### Task item
Find every line below where the string "cone" shows up, and copy those lines.

### Object state change records
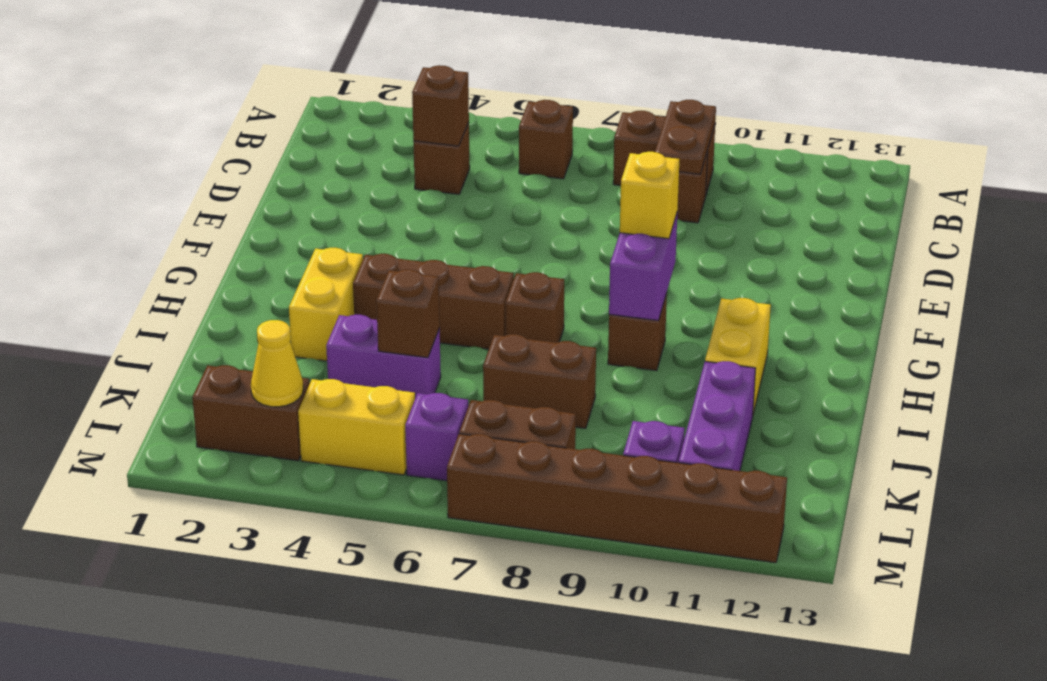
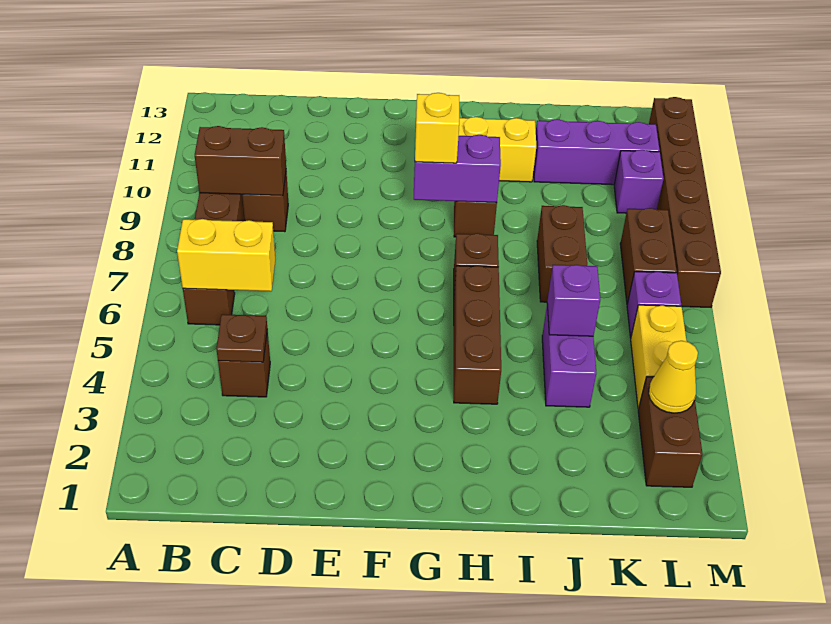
brown plate B9:C9 level 2 -> brown brick B9:C9 level 2
brown brick C4 level 2 -> brown plate C4 level 2
yellow brick H3:I3 level 1 -> yellow brick B6:C6 level 2
brown brick J5 level 2 -> purple brick J5 level 2

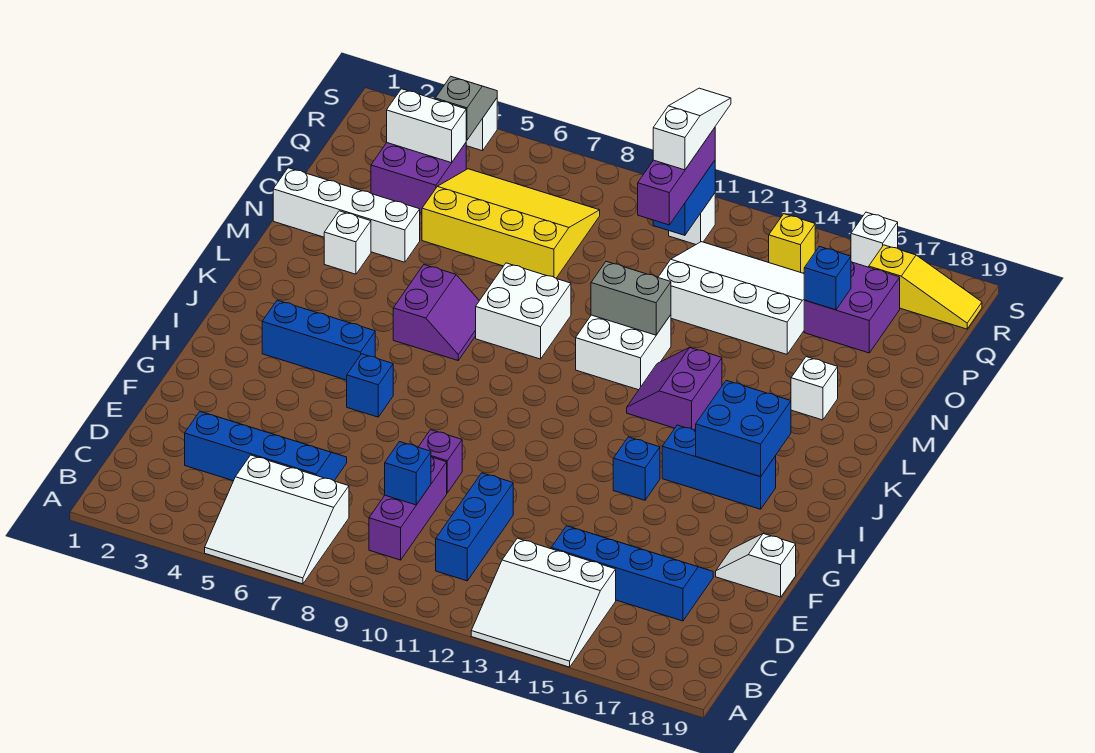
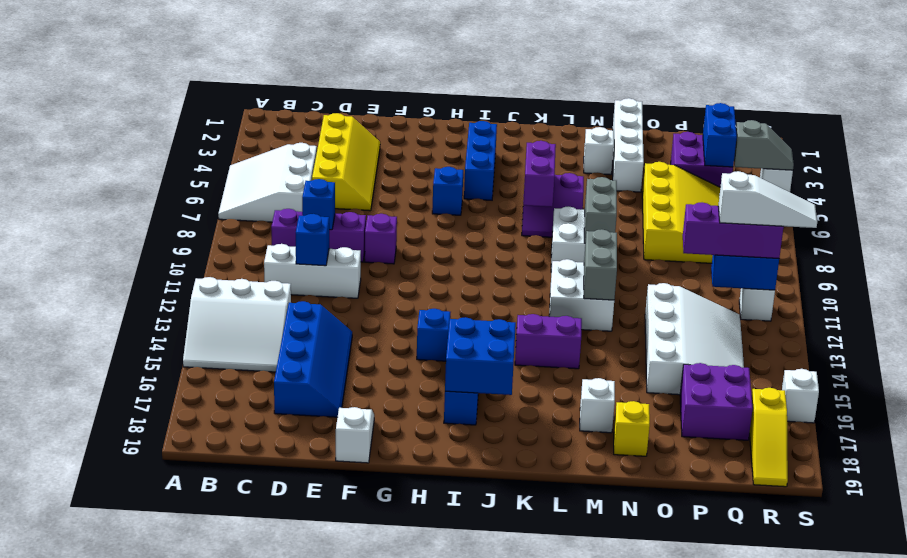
white slope A13:C15 level 1 top C -> white slope A13:C15 level 1 top 13
blue brick C11:E11 level 1 -> white brick C11:E11 level 1
blue slope D3:E6 level 1 top D -> yellow slope D3:E6 level 1 top D
none -> purple brick K6:K7 level 2
none -> grey brick M8:M9 level 2
blue brick P16 level 2 -> blue brick D11 level 2
white brick Q3:Q4 level 2 -> blue brick Q3:Q4 level 2
yellow brick R14 level 1 -> yellow brick N18 level 1

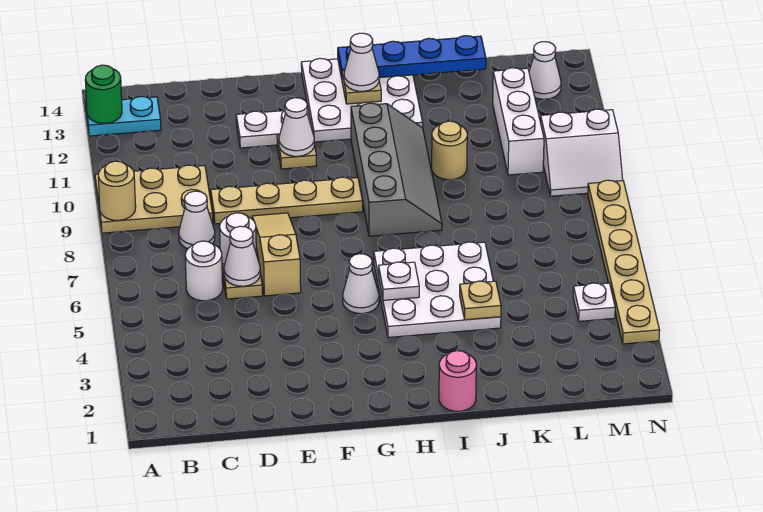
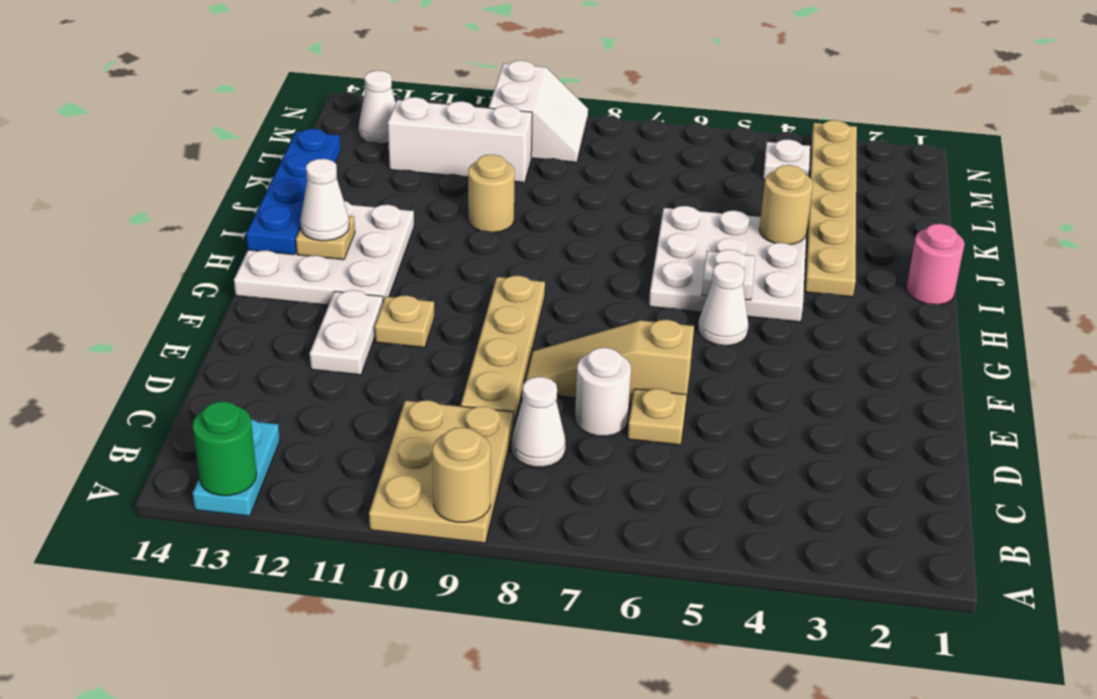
white round brick C6 level 1 -> none
white cone D6 level 2 -> none
white cone F11 level 2 -> none
grey slope H8:I11 level 1 top H -> none
tan plate J4 level 2 -> tan round brick J4 level 2
tan plate N3:N8 level 1 -> tan plate I3:N3 level 1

### Answer below
white cone D6 level 2 -> none
white cone F11 level 2 -> none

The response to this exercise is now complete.